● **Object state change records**
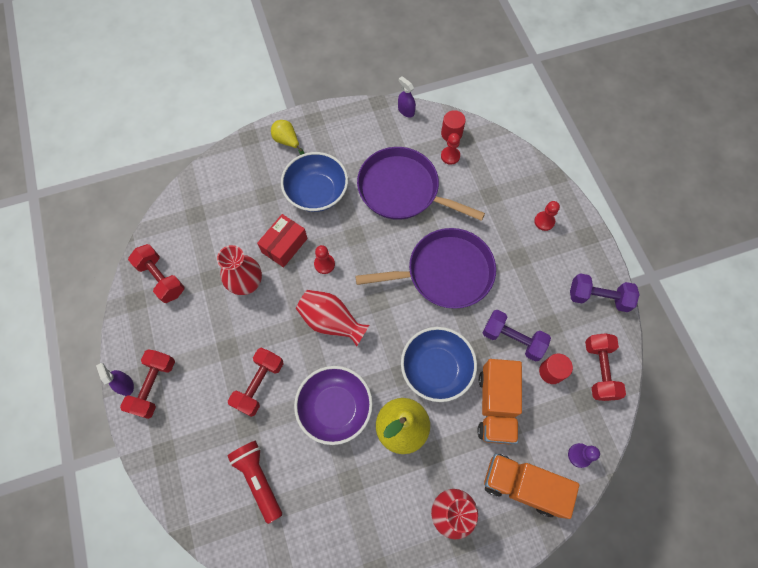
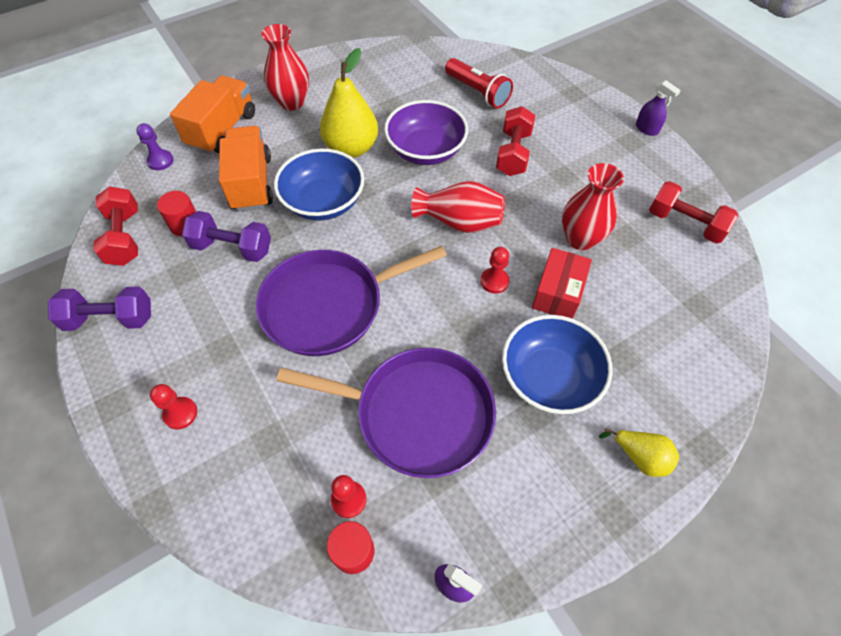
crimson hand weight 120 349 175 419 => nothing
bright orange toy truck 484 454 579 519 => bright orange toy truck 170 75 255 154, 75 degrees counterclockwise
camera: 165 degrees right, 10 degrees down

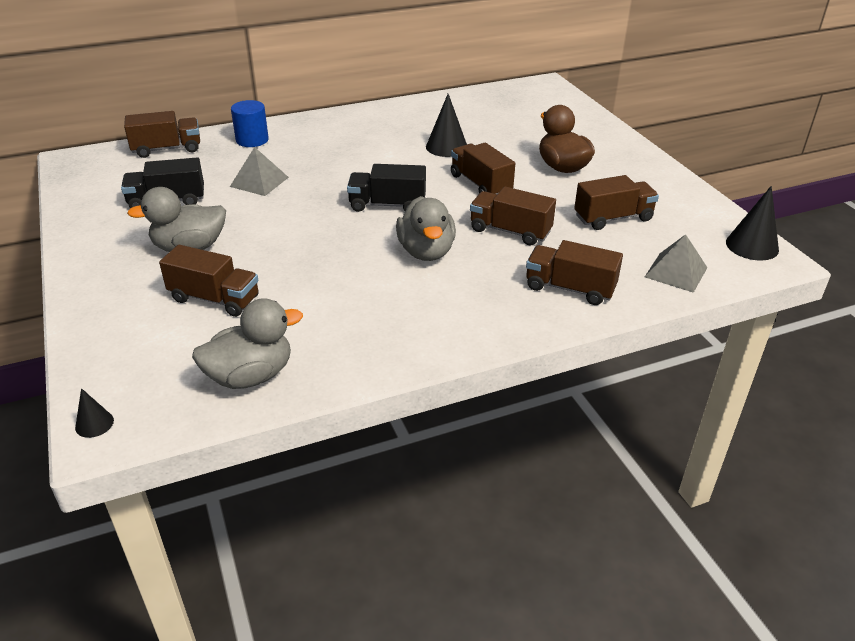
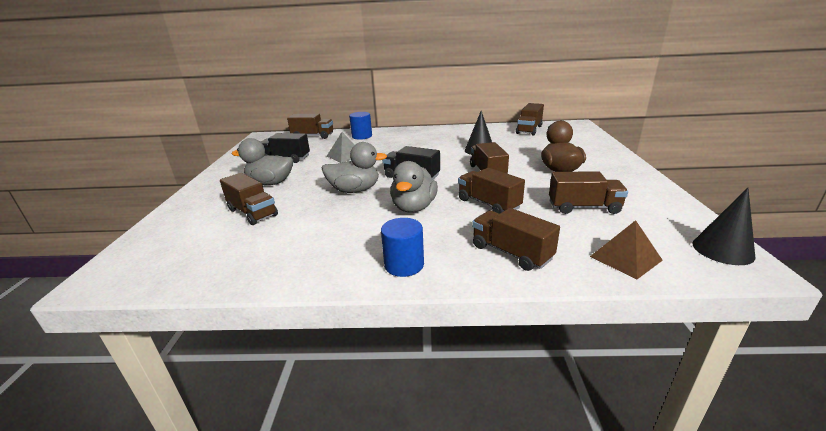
ash-grey pyramid 645 234 708 293 => russet pyramid 590 220 663 279
ash-grey rubber duck 192 298 303 389 => ash-grey rubber duck 322 142 387 193, relocated
black cone 75 388 114 438 => nothing
nothing => russet toy truck 516 103 544 135
nothing => blue cylinder shape 381 218 424 277
camera: 25 degrees right, 10 degrees down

● **PROBLEM TO SOLVE**
Exactly and only the lines from the line containing "nothing => blue" through the last line of the entries should be copied, both ends included.

● **THE ANSWER**
nothing => blue cylinder shape 381 218 424 277
camera: 25 degrees right, 10 degrees down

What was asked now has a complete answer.